Material supplied:
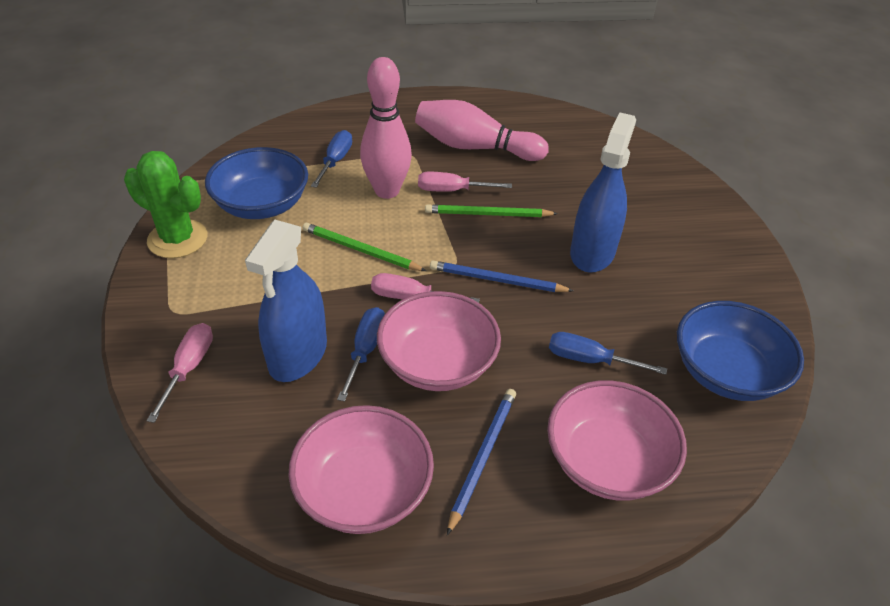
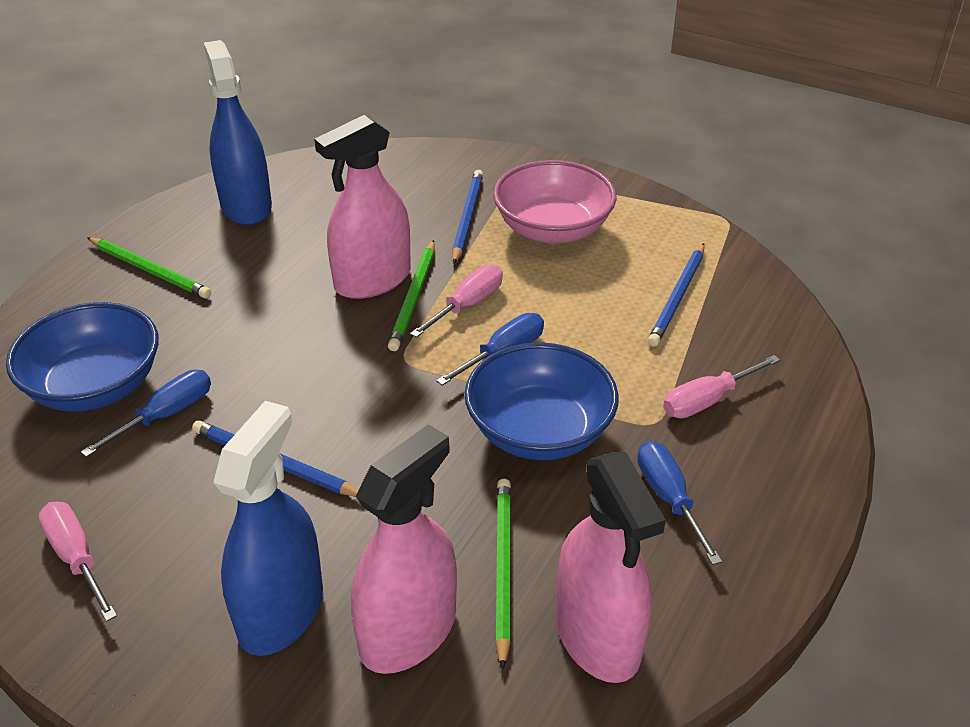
blue pencil: 2 -> 3
green cactus: 1 -> 0
green pencil: 2 -> 3
pink bowl: 3 -> 1
pink bowling pin: 2 -> 0
pink spray bottle: 0 -> 3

About this exercise:
No pictures belong in the copy; output every record exactly.

Response to the exercise:
blue pencil: 2 -> 3
green cactus: 1 -> 0
green pencil: 2 -> 3
pink bowl: 3 -> 1
pink bowling pin: 2 -> 0
pink spray bottle: 0 -> 3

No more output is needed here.